(Extracted data):

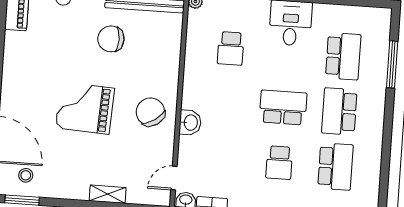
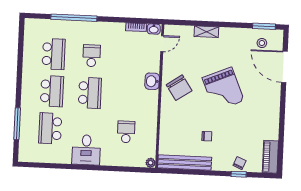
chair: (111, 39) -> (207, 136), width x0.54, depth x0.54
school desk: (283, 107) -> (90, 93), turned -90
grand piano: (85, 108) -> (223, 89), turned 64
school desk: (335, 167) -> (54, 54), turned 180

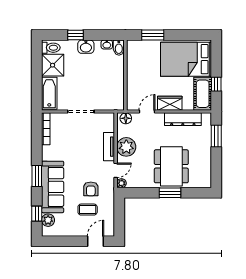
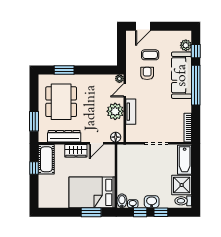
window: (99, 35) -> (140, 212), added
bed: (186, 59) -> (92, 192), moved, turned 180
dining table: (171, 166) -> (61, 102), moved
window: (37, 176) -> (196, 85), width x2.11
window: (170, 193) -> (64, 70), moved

==

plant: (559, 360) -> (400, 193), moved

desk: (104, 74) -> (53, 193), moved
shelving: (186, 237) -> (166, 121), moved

(Work instruction): Please set down, exactly and with no pictures, the lines in the entries above starting at the one holding "school desk: (335, 167)" and ending at the one holding "window: (170, 193) -> (64, 70), moved", ends included.

(Task output):
school desk: (335, 167) -> (54, 54), turned 180

window: (99, 35) -> (140, 212), added
bed: (186, 59) -> (92, 192), moved, turned 180
dining table: (171, 166) -> (61, 102), moved
window: (37, 176) -> (196, 85), width x2.11
window: (170, 193) -> (64, 70), moved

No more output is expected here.